[Start of Attachment]
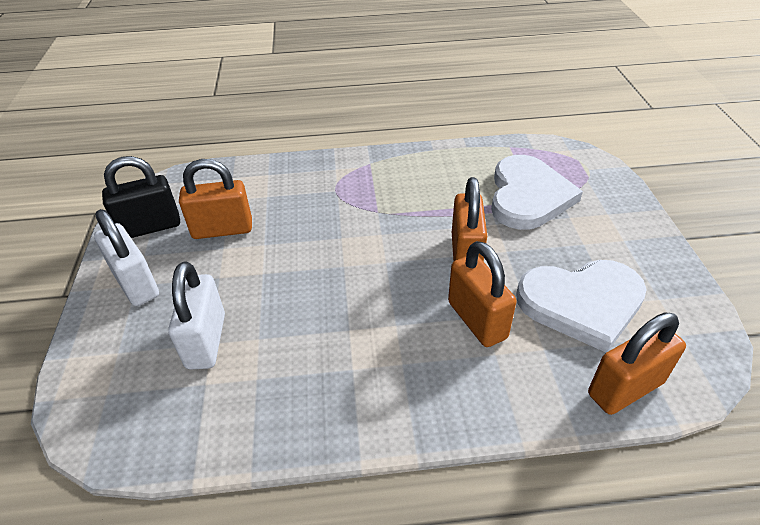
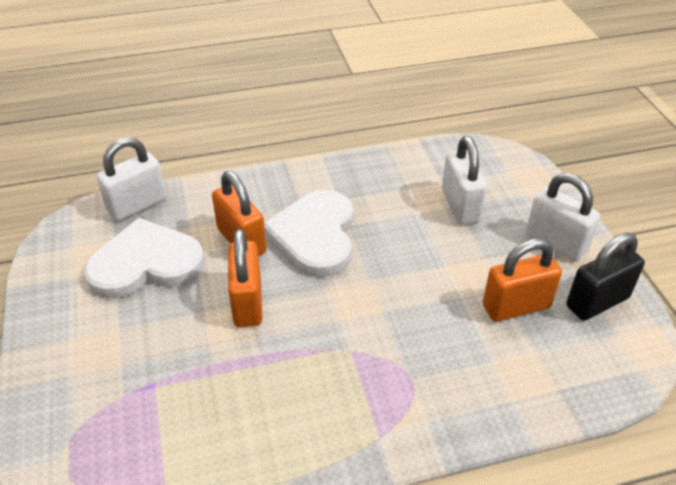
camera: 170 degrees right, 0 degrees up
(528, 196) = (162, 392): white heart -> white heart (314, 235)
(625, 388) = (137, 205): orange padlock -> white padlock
[End of Attachment]
**YOUR ASSIGNMENT**
Give again only the lines of the material above that run from the one with "(528, 196) = (162, 392): white" through the end, both included, exactly as they appear.

**OUTPUT OF THE EXERCISE**
(528, 196) = (162, 392): white heart -> white heart (314, 235)
(625, 388) = (137, 205): orange padlock -> white padlock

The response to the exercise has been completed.